══ DATA FOR PROCESSING ══

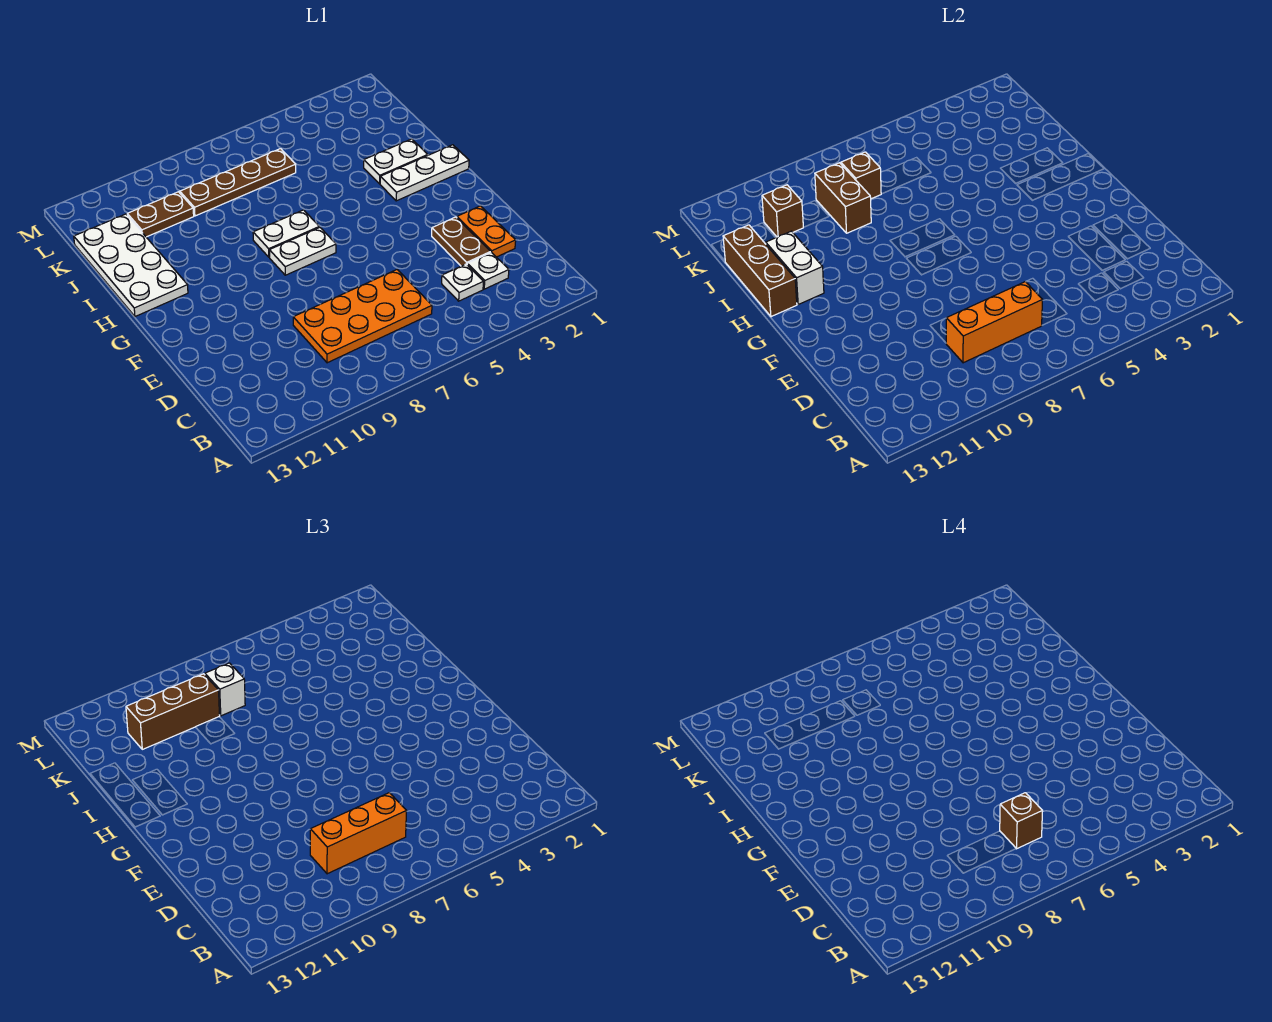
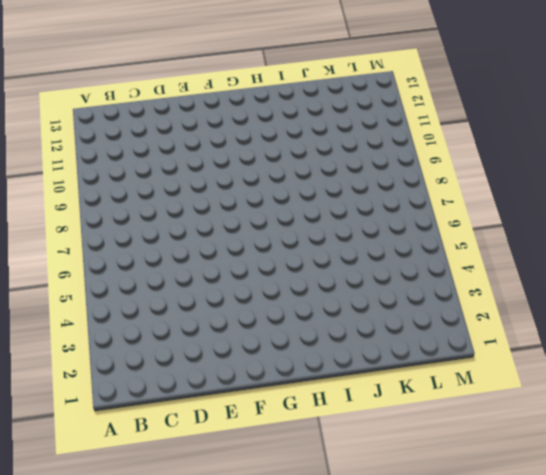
none -> white 1x1 plate [467,252,509,289]
none -> white 1x1 plate [442,264,484,301]
none -> orange 2x4 plate [293,270,432,363]

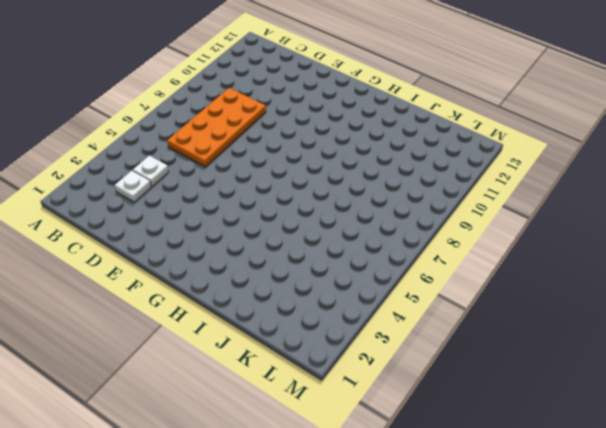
none -> orange 1x2 plate [457,206,516,257]
none -> brown 1x2 plate [432,217,491,266]
none -> white 1x2 plate [269,227,336,275]

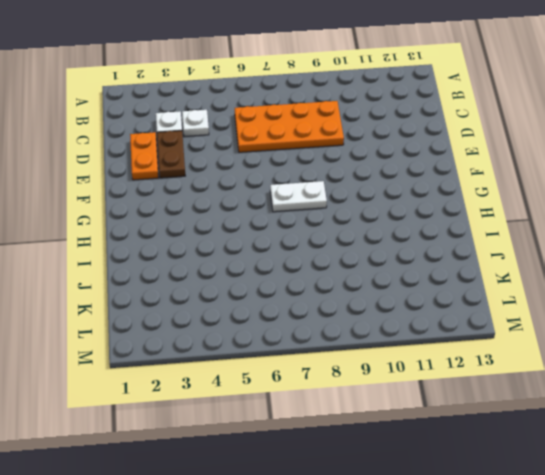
none -> white 1x3 plate [380,145,469,201]
none -> white 1x2 plate [253,210,319,257]
none -> white 2x4 plate [74,214,188,317]

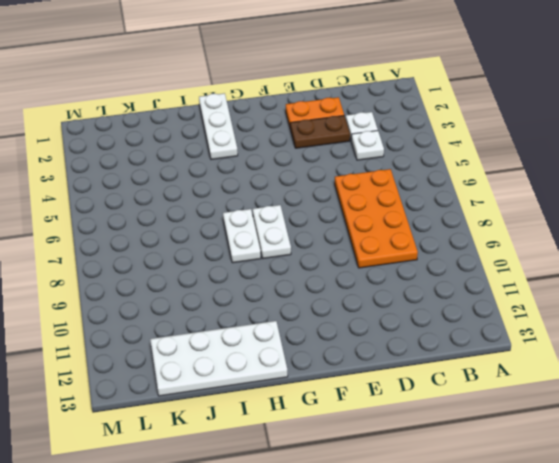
none -> white 1x2 plate [364,139,428,184]
none -> brown 1x4 plate [180,149,296,216]
none -> brown 1x2 plate [127,192,194,237]

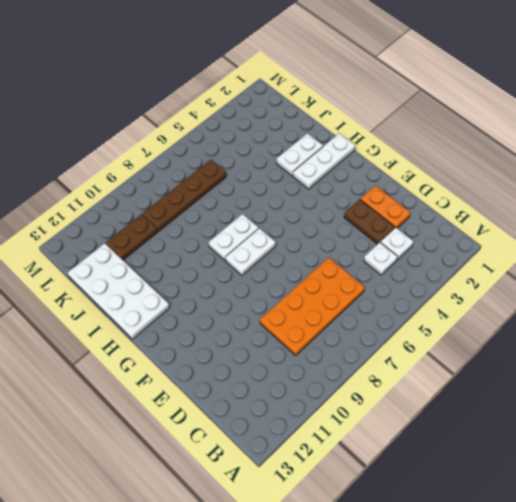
none -> orange 1x3 brick [946,282,1043,363]
none -> white 1x2 brick [766,231,824,304]
none -> brown 1x3 brick [723,225,797,317]

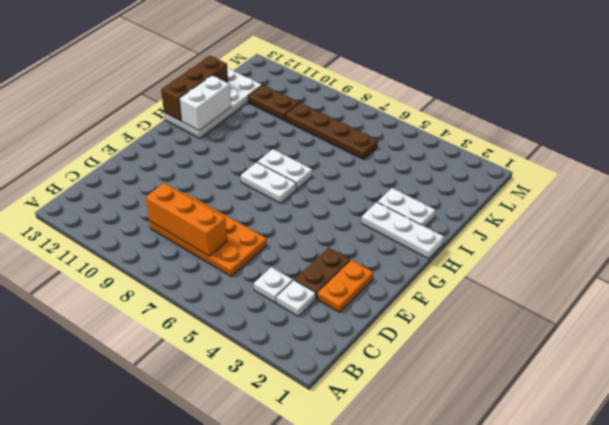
none -> brown 1x2 brick [815,163,871,233]
none -> brown 1x1 brick [841,152,881,199]
none -> brown 1x1 brick [762,185,803,237]

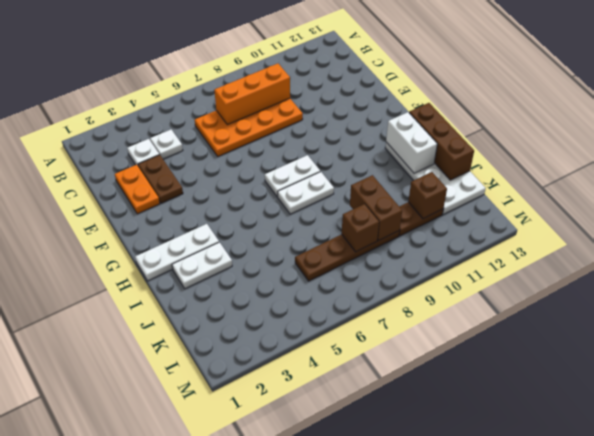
none -> orange 1x3 brick [310,793,407,874]
none -> white 1x1 brick [205,663,245,716]
none -> brown 1x3 brick [126,674,220,749]

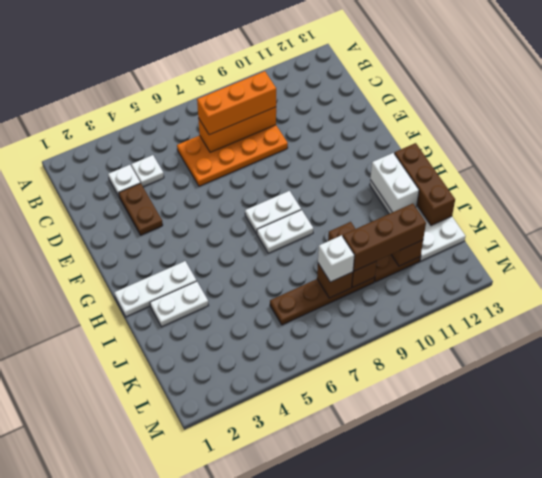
none -> orange 1x2 plate [457,206,516,257]
none -> brown 1x1 brick [1000,793,1043,849]

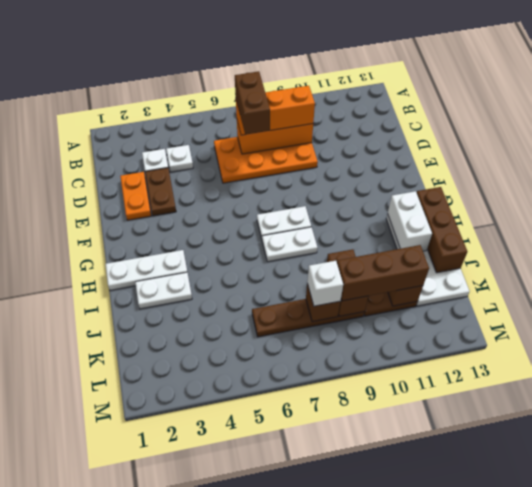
brown 1x2 brick [235,71,270,135] -> brown 1x1 brick [1000,793,1043,849]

═══

| WHAT THE EXERCISE ASKS |
Repeat only what lies between the start of the data and the end of the line containing "none -> brown 1x1 brick [762,185,803,237]", exactly, with pictures left out.

| REPLY |
none -> white 1x1 plate [467,252,509,289]
none -> white 1x1 plate [442,264,484,301]
none -> orange 2x4 plate [293,270,432,363]

none -> orange 1x2 plate [457,206,516,257]
none -> brown 1x2 plate [432,217,491,266]
none -> white 1x2 plate [269,227,336,275]

none -> white 1x3 plate [380,145,469,201]
none -> white 1x2 plate [253,210,319,257]
none -> white 2x4 plate [74,214,188,317]

none -> white 1x2 plate [364,139,428,184]
none -> brown 1x4 plate [180,149,296,216]
none -> brown 1x2 plate [127,192,194,237]

none -> orange 1x3 brick [946,282,1043,363]
none -> white 1x2 brick [766,231,824,304]
none -> brown 1x3 brick [723,225,797,317]

none -> brown 1x2 brick [815,163,871,233]
none -> brown 1x1 brick [841,152,881,199]
none -> brown 1x1 brick [762,185,803,237]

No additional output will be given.